Activity: Nothing but an exact repetition of the entries should appear in the answer.

Records for processing:
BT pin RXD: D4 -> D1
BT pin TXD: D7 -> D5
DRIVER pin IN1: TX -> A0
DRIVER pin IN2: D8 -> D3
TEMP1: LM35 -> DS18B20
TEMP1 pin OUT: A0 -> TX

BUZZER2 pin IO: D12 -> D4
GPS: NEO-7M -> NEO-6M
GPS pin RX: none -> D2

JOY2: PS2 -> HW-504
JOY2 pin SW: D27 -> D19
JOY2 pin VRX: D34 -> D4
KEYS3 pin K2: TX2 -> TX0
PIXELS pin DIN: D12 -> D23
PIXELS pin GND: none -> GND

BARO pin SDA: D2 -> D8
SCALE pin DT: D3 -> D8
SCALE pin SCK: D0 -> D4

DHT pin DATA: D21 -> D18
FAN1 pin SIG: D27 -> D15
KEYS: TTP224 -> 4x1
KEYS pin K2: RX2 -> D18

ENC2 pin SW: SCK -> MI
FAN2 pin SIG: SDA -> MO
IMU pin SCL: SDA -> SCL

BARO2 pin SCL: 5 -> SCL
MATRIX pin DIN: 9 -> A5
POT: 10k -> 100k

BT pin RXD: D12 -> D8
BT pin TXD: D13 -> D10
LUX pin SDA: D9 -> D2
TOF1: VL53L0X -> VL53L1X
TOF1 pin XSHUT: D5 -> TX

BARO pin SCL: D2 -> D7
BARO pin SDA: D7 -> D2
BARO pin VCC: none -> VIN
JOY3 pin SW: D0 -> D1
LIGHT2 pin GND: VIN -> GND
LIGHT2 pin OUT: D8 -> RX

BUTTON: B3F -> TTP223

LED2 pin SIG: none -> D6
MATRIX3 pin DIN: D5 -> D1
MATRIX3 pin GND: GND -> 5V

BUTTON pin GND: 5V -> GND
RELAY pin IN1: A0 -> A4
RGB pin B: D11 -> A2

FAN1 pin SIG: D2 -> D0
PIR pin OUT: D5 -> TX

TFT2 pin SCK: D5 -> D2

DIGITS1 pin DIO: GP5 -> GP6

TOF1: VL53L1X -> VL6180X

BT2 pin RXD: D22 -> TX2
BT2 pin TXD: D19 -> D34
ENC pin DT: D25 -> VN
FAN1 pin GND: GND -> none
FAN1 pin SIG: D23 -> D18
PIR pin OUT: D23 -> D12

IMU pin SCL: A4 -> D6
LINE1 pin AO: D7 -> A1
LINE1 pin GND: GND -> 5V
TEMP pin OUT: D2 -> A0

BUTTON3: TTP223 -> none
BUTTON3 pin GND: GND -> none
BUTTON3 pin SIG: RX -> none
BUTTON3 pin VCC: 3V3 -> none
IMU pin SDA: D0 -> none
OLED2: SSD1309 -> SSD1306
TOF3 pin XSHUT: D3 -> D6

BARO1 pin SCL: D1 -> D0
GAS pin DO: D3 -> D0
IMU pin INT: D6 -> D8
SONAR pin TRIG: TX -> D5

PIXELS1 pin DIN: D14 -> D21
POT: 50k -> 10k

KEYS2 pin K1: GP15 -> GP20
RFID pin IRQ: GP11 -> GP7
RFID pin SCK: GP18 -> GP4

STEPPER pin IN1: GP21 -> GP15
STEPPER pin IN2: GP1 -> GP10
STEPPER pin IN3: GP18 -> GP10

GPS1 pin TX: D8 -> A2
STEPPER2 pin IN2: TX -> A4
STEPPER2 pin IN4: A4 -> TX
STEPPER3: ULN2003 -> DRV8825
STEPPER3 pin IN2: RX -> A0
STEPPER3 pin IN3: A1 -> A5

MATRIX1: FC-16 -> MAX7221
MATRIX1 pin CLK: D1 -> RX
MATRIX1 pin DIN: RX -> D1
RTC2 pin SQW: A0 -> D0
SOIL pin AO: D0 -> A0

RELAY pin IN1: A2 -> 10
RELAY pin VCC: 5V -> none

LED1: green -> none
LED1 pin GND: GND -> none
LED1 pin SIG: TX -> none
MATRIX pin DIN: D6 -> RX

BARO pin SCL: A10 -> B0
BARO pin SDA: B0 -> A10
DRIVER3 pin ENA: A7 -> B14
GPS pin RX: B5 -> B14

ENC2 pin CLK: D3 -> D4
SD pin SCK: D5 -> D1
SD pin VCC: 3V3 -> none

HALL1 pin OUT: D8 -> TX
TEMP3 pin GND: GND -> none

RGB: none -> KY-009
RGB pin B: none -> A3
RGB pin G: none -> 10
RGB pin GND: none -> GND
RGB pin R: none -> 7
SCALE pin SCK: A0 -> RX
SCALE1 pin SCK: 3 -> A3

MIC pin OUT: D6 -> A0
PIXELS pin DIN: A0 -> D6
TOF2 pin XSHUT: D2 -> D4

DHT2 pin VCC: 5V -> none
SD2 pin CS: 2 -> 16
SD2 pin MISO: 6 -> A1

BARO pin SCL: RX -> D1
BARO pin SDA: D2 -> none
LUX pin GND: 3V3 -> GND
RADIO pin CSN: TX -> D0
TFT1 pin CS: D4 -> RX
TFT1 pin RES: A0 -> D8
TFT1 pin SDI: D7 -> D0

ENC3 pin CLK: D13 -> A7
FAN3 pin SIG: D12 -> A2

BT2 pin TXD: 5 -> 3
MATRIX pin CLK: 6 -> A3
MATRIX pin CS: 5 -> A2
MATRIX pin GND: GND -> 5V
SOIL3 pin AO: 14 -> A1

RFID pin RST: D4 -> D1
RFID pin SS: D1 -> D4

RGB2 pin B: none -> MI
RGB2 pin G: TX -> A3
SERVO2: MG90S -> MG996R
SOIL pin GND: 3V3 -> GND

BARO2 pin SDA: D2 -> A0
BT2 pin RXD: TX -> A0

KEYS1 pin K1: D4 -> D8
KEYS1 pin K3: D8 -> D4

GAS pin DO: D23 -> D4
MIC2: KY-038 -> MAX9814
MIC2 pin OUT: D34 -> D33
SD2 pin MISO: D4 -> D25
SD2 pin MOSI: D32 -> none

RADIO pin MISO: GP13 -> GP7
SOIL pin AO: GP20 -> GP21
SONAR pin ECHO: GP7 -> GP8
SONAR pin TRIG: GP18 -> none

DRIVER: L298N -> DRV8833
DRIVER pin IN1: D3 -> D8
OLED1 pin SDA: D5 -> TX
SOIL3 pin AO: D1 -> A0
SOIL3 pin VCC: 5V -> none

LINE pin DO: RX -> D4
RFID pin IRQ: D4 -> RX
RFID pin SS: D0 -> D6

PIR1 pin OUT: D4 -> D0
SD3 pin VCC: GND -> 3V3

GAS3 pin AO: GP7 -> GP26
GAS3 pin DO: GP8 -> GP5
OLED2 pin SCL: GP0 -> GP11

Output of the task:
BT pin RXD: D4 -> D1
BT pin TXD: D7 -> D5
DRIVER pin IN1: TX -> A0
DRIVER pin IN2: D8 -> D3
TEMP1: LM35 -> DS18B20
TEMP1 pin OUT: A0 -> TX

BUZZER2 pin IO: D12 -> D4
GPS: NEO-7M -> NEO-6M
GPS pin RX: none -> D2

JOY2: PS2 -> HW-504
JOY2 pin SW: D27 -> D19
JOY2 pin VRX: D34 -> D4
KEYS3 pin K2: TX2 -> TX0
PIXELS pin DIN: D12 -> D23
PIXELS pin GND: none -> GND

BARO pin SDA: D2 -> D8
SCALE pin DT: D3 -> D8
SCALE pin SCK: D0 -> D4

DHT pin DATA: D21 -> D18
FAN1 pin SIG: D27 -> D15
KEYS: TTP224 -> 4x1
KEYS pin K2: RX2 -> D18

ENC2 pin SW: SCK -> MI
FAN2 pin SIG: SDA -> MO
IMU pin SCL: SDA -> SCL

BARO2 pin SCL: 5 -> SCL
MATRIX pin DIN: 9 -> A5
POT: 10k -> 100k

BT pin RXD: D12 -> D8
BT pin TXD: D13 -> D10
LUX pin SDA: D9 -> D2
TOF1: VL53L0X -> VL53L1X
TOF1 pin XSHUT: D5 -> TX

BARO pin SCL: D2 -> D7
BARO pin SDA: D7 -> D2
BARO pin VCC: none -> VIN
JOY3 pin SW: D0 -> D1
LIGHT2 pin GND: VIN -> GND
LIGHT2 pin OUT: D8 -> RX

BUTTON: B3F -> TTP223

LED2 pin SIG: none -> D6
MATRIX3 pin DIN: D5 -> D1
MATRIX3 pin GND: GND -> 5V

BUTTON pin GND: 5V -> GND
RELAY pin IN1: A0 -> A4
RGB pin B: D11 -> A2

FAN1 pin SIG: D2 -> D0
PIR pin OUT: D5 -> TX

TFT2 pin SCK: D5 -> D2

DIGITS1 pin DIO: GP5 -> GP6

TOF1: VL53L1X -> VL6180X

BT2 pin RXD: D22 -> TX2
BT2 pin TXD: D19 -> D34
ENC pin DT: D25 -> VN
FAN1 pin GND: GND -> none
FAN1 pin SIG: D23 -> D18
PIR pin OUT: D23 -> D12

IMU pin SCL: A4 -> D6
LINE1 pin AO: D7 -> A1
LINE1 pin GND: GND -> 5V
TEMP pin OUT: D2 -> A0

BUTTON3: TTP223 -> none
BUTTON3 pin GND: GND -> none
BUTTON3 pin SIG: RX -> none
BUTTON3 pin VCC: 3V3 -> none
IMU pin SDA: D0 -> none
OLED2: SSD1309 -> SSD1306
TOF3 pin XSHUT: D3 -> D6

BARO1 pin SCL: D1 -> D0
GAS pin DO: D3 -> D0
IMU pin INT: D6 -> D8
SONAR pin TRIG: TX -> D5

PIXELS1 pin DIN: D14 -> D21
POT: 50k -> 10k

KEYS2 pin K1: GP15 -> GP20
RFID pin IRQ: GP11 -> GP7
RFID pin SCK: GP18 -> GP4

STEPPER pin IN1: GP21 -> GP15
STEPPER pin IN2: GP1 -> GP10
STEPPER pin IN3: GP18 -> GP10

GPS1 pin TX: D8 -> A2
STEPPER2 pin IN2: TX -> A4
STEPPER2 pin IN4: A4 -> TX
STEPPER3: ULN2003 -> DRV8825
STEPPER3 pin IN2: RX -> A0
STEPPER3 pin IN3: A1 -> A5

MATRIX1: FC-16 -> MAX7221
MATRIX1 pin CLK: D1 -> RX
MATRIX1 pin DIN: RX -> D1
RTC2 pin SQW: A0 -> D0
SOIL pin AO: D0 -> A0

RELAY pin IN1: A2 -> 10
RELAY pin VCC: 5V -> none

LED1: green -> none
LED1 pin GND: GND -> none
LED1 pin SIG: TX -> none
MATRIX pin DIN: D6 -> RX

BARO pin SCL: A10 -> B0
BARO pin SDA: B0 -> A10
DRIVER3 pin ENA: A7 -> B14
GPS pin RX: B5 -> B14

ENC2 pin CLK: D3 -> D4
SD pin SCK: D5 -> D1
SD pin VCC: 3V3 -> none

HALL1 pin OUT: D8 -> TX
TEMP3 pin GND: GND -> none

RGB: none -> KY-009
RGB pin B: none -> A3
RGB pin G: none -> 10
RGB pin GND: none -> GND
RGB pin R: none -> 7
SCALE pin SCK: A0 -> RX
SCALE1 pin SCK: 3 -> A3

MIC pin OUT: D6 -> A0
PIXELS pin DIN: A0 -> D6
TOF2 pin XSHUT: D2 -> D4

DHT2 pin VCC: 5V -> none
SD2 pin CS: 2 -> 16
SD2 pin MISO: 6 -> A1

BARO pin SCL: RX -> D1
BARO pin SDA: D2 -> none
LUX pin GND: 3V3 -> GND
RADIO pin CSN: TX -> D0
TFT1 pin CS: D4 -> RX
TFT1 pin RES: A0 -> D8
TFT1 pin SDI: D7 -> D0

ENC3 pin CLK: D13 -> A7
FAN3 pin SIG: D12 -> A2

BT2 pin TXD: 5 -> 3
MATRIX pin CLK: 6 -> A3
MATRIX pin CS: 5 -> A2
MATRIX pin GND: GND -> 5V
SOIL3 pin AO: 14 -> A1

RFID pin RST: D4 -> D1
RFID pin SS: D1 -> D4

RGB2 pin B: none -> MI
RGB2 pin G: TX -> A3
SERVO2: MG90S -> MG996R
SOIL pin GND: 3V3 -> GND

BARO2 pin SDA: D2 -> A0
BT2 pin RXD: TX -> A0

KEYS1 pin K1: D4 -> D8
KEYS1 pin K3: D8 -> D4

GAS pin DO: D23 -> D4
MIC2: KY-038 -> MAX9814
MIC2 pin OUT: D34 -> D33
SD2 pin MISO: D4 -> D25
SD2 pin MOSI: D32 -> none

RADIO pin MISO: GP13 -> GP7
SOIL pin AO: GP20 -> GP21
SONAR pin ECHO: GP7 -> GP8
SONAR pin TRIG: GP18 -> none

DRIVER: L298N -> DRV8833
DRIVER pin IN1: D3 -> D8
OLED1 pin SDA: D5 -> TX
SOIL3 pin AO: D1 -> A0
SOIL3 pin VCC: 5V -> none

LINE pin DO: RX -> D4
RFID pin IRQ: D4 -> RX
RFID pin SS: D0 -> D6

PIR1 pin OUT: D4 -> D0
SD3 pin VCC: GND -> 3V3

GAS3 pin AO: GP7 -> GP26
GAS3 pin DO: GP8 -> GP5
OLED2 pin SCL: GP0 -> GP11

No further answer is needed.